How many lines below contain the word "italic"? Reply with the number alone.

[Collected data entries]

- - -

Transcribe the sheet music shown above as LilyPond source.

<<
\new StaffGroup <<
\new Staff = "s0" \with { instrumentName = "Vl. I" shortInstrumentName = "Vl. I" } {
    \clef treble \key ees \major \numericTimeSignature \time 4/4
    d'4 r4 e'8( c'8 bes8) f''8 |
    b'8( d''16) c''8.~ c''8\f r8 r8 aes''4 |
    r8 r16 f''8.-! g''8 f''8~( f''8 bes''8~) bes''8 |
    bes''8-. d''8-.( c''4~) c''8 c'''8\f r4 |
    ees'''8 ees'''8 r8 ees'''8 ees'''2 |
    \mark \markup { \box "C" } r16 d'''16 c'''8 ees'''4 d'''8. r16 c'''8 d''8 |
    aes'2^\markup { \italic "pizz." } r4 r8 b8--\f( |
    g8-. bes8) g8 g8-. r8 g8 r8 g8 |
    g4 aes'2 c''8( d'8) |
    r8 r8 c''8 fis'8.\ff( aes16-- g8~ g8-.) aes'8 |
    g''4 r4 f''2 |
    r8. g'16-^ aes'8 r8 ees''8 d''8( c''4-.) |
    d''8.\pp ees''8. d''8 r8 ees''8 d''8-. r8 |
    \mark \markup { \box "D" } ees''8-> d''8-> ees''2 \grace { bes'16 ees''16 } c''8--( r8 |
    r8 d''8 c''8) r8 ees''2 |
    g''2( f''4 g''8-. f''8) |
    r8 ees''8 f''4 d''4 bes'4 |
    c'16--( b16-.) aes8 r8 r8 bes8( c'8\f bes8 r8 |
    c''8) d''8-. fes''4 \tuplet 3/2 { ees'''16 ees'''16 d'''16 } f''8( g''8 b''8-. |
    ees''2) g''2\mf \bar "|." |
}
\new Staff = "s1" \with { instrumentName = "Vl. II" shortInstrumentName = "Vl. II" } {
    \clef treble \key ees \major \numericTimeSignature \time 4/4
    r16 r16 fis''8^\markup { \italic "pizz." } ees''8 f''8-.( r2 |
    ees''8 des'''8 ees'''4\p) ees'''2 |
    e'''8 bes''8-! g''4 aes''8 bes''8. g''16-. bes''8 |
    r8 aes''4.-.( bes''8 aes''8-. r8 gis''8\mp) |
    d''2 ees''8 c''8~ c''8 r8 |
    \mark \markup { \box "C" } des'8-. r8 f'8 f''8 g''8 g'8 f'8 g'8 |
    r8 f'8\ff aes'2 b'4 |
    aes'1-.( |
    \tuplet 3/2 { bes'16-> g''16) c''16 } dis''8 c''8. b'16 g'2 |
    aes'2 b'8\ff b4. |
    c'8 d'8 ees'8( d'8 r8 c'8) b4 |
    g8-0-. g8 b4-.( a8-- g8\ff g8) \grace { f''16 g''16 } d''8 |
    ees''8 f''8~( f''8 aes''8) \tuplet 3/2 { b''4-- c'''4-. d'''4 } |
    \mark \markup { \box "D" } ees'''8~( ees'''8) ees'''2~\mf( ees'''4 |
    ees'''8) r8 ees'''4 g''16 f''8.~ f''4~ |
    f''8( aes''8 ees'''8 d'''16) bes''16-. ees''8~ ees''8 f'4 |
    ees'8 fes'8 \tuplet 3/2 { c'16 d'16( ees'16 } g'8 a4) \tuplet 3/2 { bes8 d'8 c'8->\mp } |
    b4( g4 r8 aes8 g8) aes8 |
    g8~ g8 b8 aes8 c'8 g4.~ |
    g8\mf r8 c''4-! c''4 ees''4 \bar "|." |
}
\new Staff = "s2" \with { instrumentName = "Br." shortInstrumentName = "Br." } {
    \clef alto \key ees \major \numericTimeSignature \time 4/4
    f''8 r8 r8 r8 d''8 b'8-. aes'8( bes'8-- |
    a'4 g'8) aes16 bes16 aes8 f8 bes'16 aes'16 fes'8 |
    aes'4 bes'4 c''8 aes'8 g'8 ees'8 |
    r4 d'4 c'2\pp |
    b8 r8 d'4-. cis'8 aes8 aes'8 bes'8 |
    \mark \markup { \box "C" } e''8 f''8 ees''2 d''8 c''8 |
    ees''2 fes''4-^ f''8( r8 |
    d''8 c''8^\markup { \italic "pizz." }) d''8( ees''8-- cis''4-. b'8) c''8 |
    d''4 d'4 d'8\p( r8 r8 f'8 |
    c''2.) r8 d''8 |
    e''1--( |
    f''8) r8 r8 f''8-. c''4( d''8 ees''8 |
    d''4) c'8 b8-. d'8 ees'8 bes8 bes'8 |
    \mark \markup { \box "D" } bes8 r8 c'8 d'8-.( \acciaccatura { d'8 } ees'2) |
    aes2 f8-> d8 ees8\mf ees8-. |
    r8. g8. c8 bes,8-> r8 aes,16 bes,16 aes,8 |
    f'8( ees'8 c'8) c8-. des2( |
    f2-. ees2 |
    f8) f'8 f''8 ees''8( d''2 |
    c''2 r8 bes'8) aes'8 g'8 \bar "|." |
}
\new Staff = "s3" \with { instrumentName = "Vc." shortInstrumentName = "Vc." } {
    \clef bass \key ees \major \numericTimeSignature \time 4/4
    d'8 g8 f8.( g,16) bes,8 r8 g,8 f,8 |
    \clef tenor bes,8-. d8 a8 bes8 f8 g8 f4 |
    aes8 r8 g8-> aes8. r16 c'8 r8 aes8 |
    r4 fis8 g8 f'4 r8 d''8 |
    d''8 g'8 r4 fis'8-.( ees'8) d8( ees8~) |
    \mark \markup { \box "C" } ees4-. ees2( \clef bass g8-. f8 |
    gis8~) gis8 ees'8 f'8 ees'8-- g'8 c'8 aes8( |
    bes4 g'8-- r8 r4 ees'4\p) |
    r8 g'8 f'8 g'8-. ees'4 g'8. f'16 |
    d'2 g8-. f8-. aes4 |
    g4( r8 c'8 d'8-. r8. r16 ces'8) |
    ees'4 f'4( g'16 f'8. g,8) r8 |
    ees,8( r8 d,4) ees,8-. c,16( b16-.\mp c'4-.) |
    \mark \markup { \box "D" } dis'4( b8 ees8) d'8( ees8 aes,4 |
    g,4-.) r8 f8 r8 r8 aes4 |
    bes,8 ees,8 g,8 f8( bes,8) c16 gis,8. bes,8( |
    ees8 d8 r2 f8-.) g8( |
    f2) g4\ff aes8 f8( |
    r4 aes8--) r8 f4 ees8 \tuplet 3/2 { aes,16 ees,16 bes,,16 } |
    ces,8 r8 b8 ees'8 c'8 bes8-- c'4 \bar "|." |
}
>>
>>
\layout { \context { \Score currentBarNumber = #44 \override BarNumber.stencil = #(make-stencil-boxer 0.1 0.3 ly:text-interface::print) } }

- - -

# [WORKED ANSWER]
3